Excerpted records =>
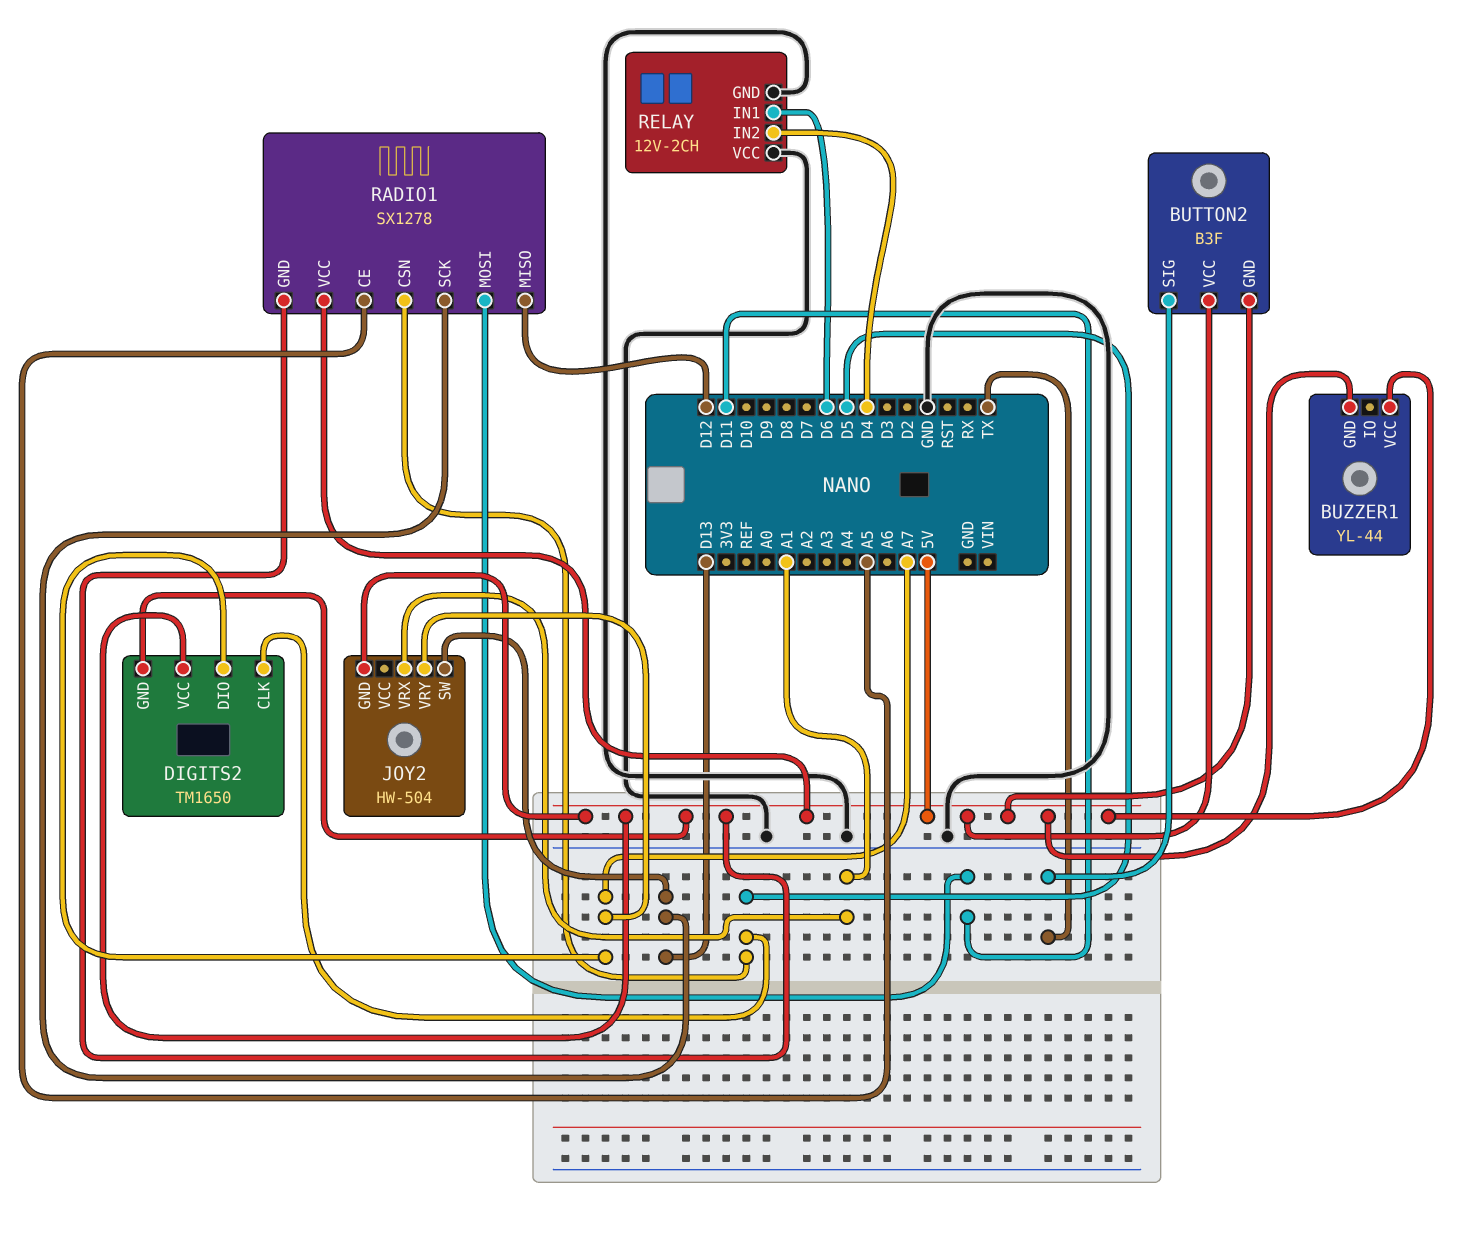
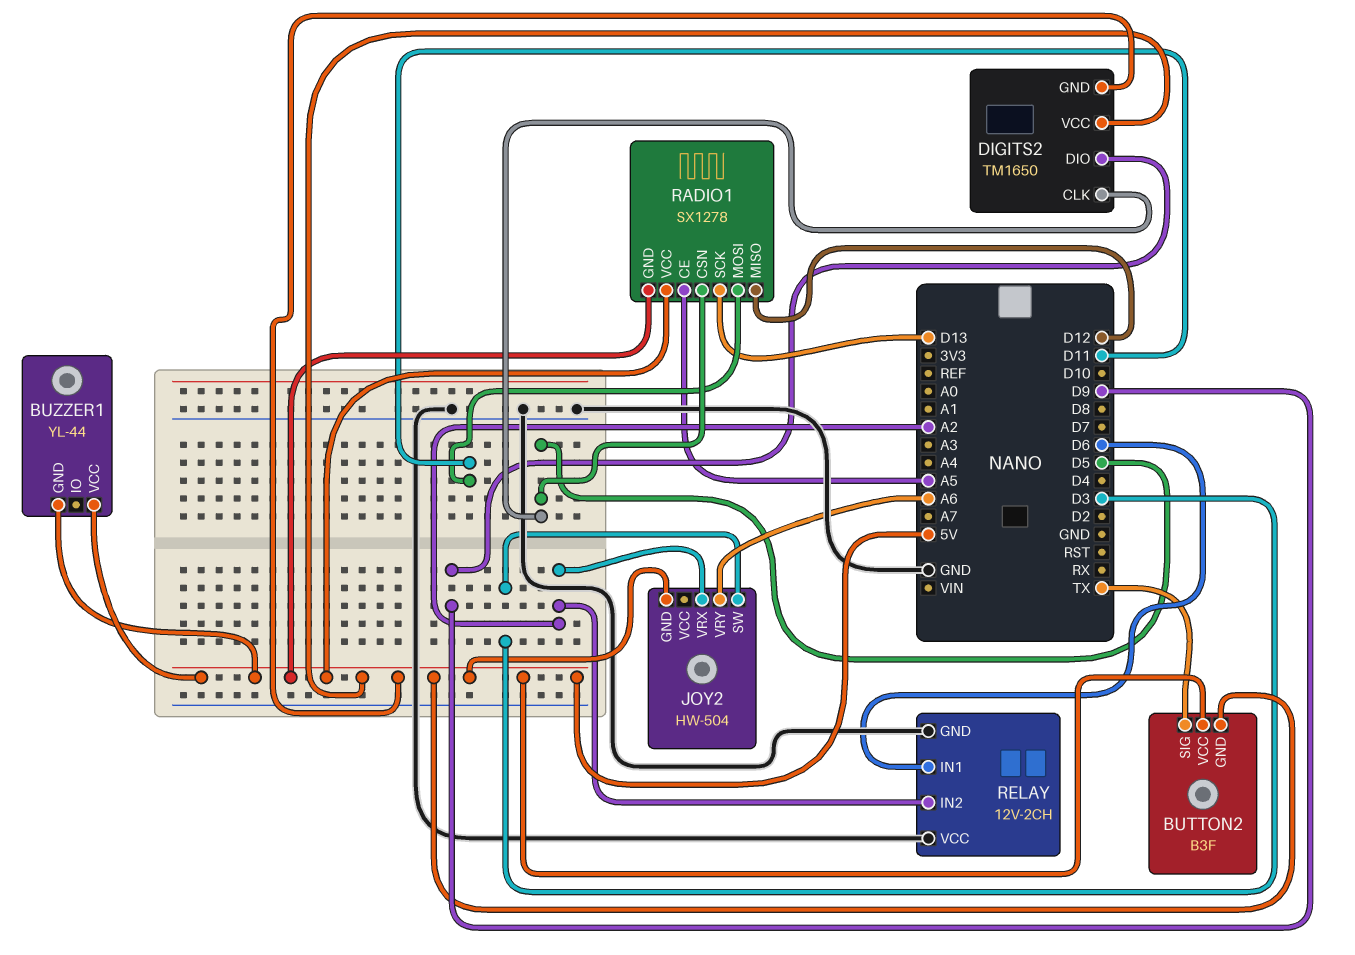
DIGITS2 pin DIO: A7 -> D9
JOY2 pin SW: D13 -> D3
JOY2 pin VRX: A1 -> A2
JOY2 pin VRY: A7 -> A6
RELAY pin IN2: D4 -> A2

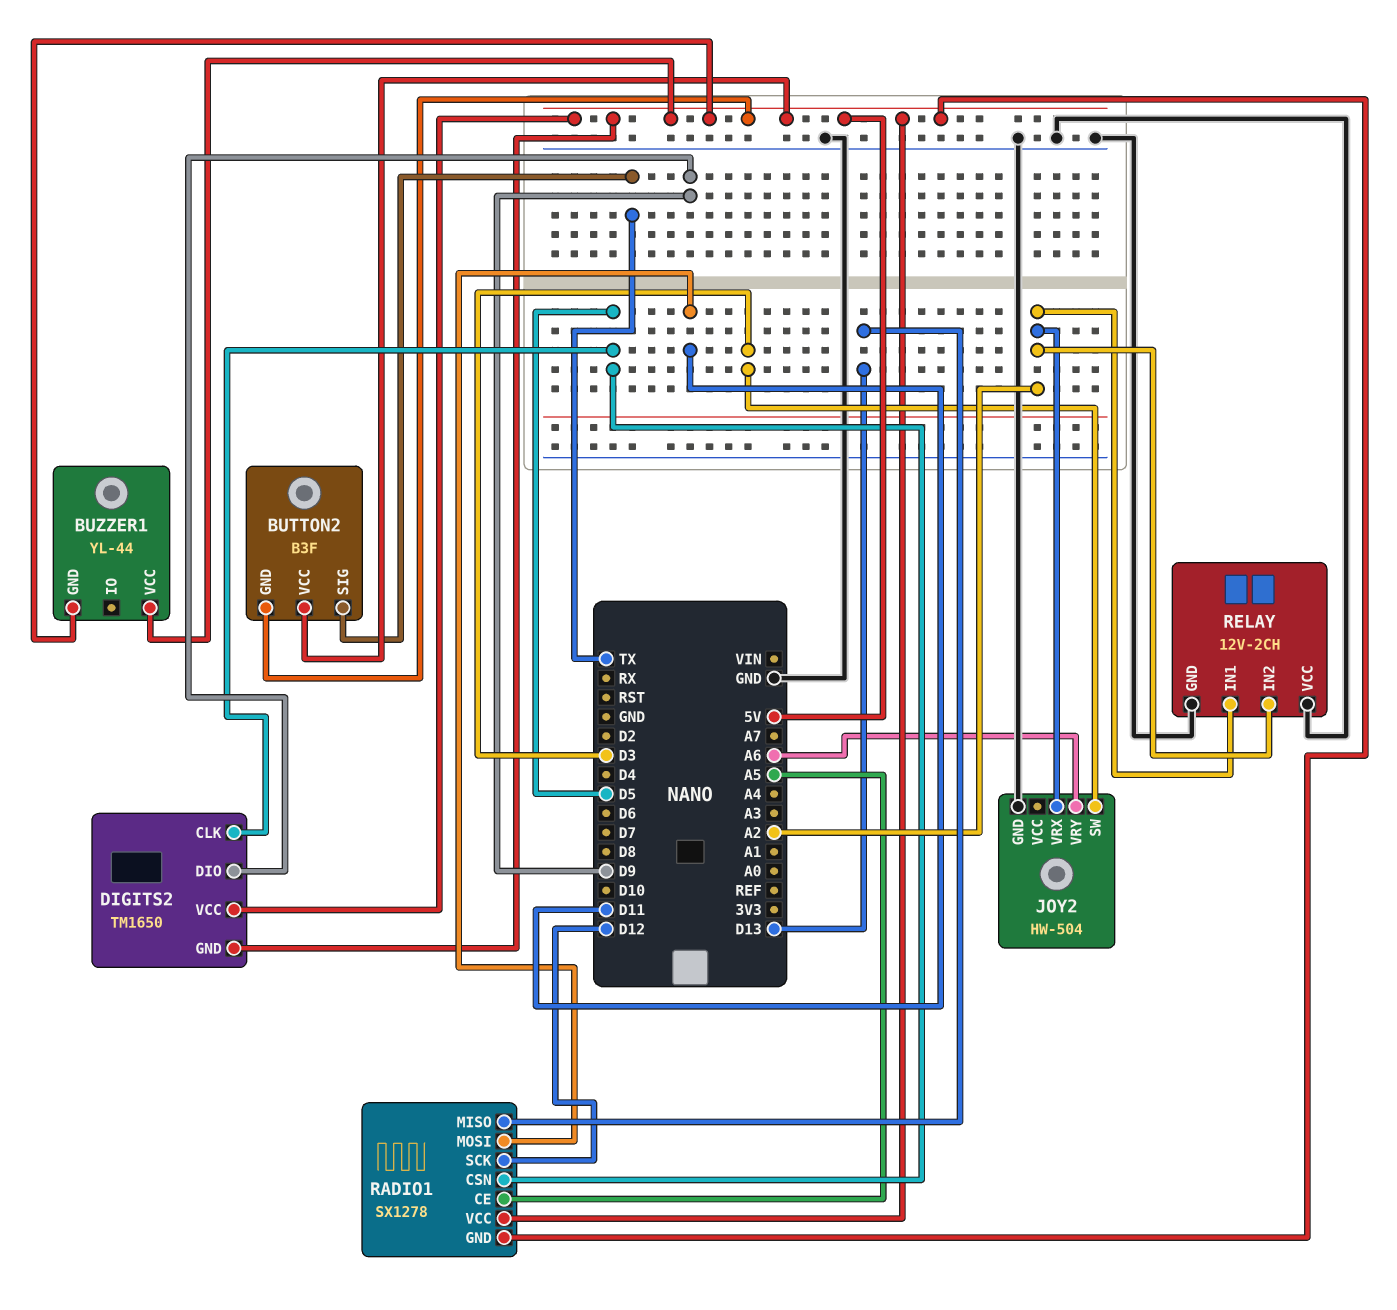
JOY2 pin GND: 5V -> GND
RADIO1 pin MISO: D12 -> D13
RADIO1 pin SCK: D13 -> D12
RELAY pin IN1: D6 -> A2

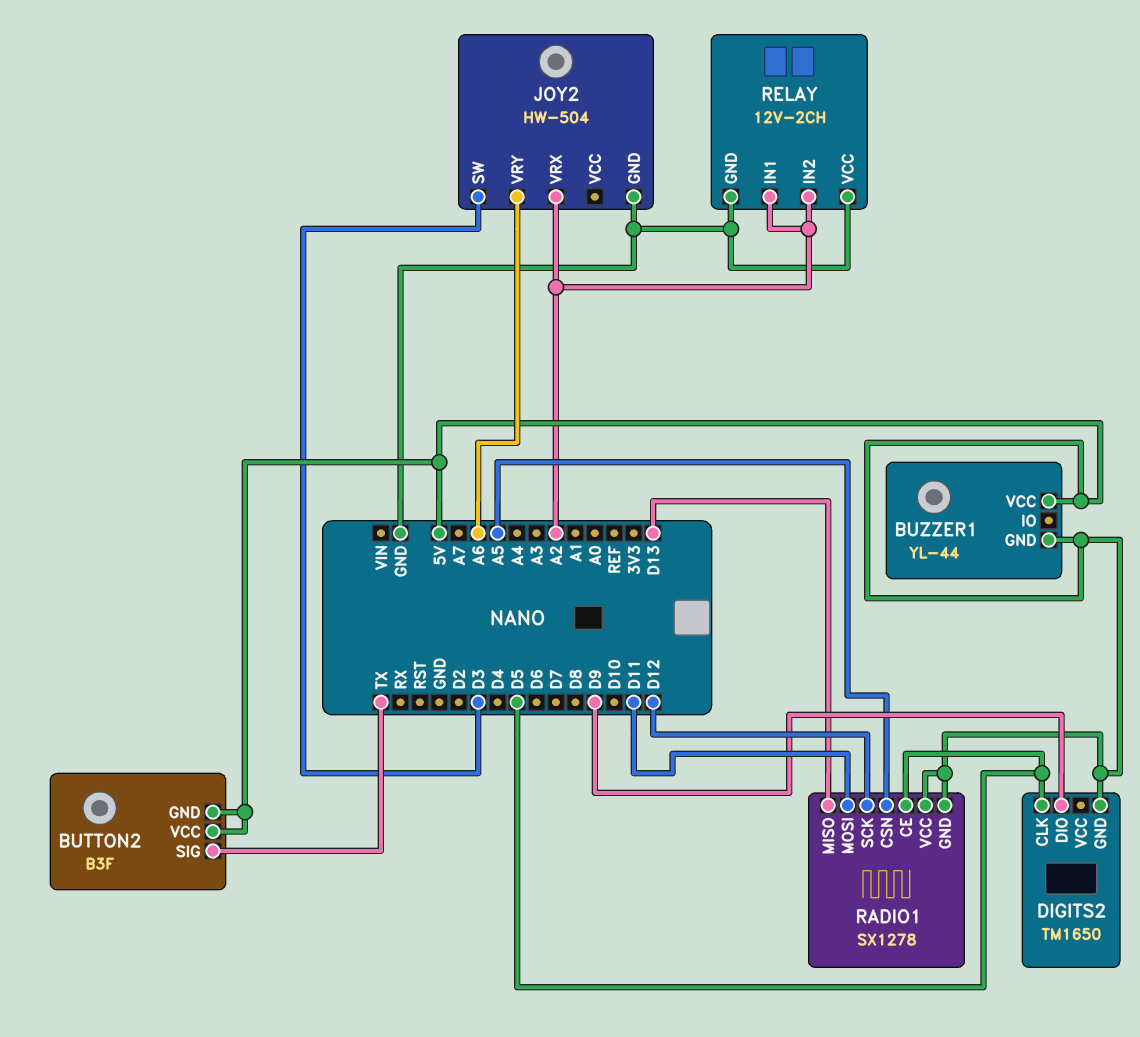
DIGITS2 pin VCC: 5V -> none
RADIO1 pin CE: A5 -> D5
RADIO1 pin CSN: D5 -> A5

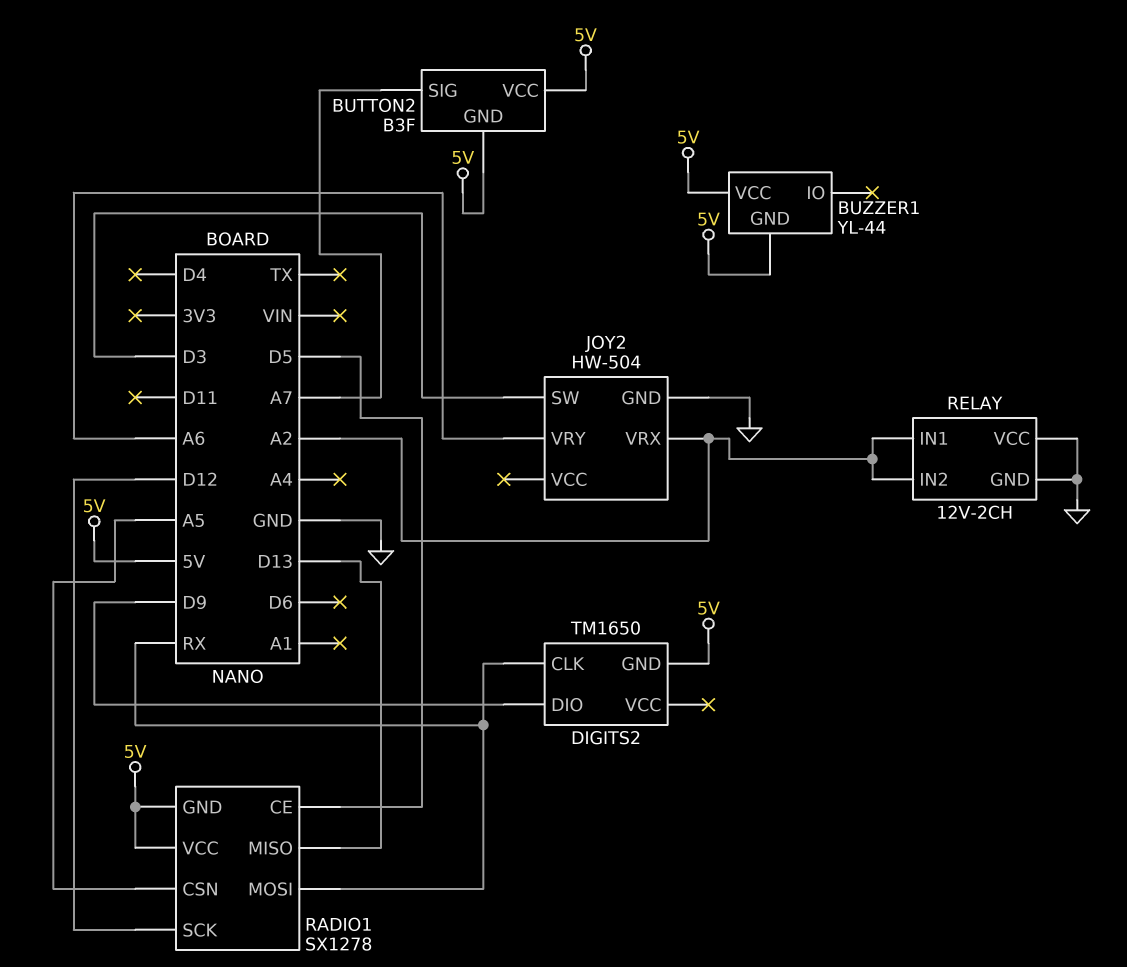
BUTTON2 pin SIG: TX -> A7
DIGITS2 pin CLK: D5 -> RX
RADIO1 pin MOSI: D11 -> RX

Task description =>
Every line of the listing that includes the word "RELAY" must be copied.

Task response =>
RELAY pin IN2: D4 -> A2
RELAY pin IN1: D6 -> A2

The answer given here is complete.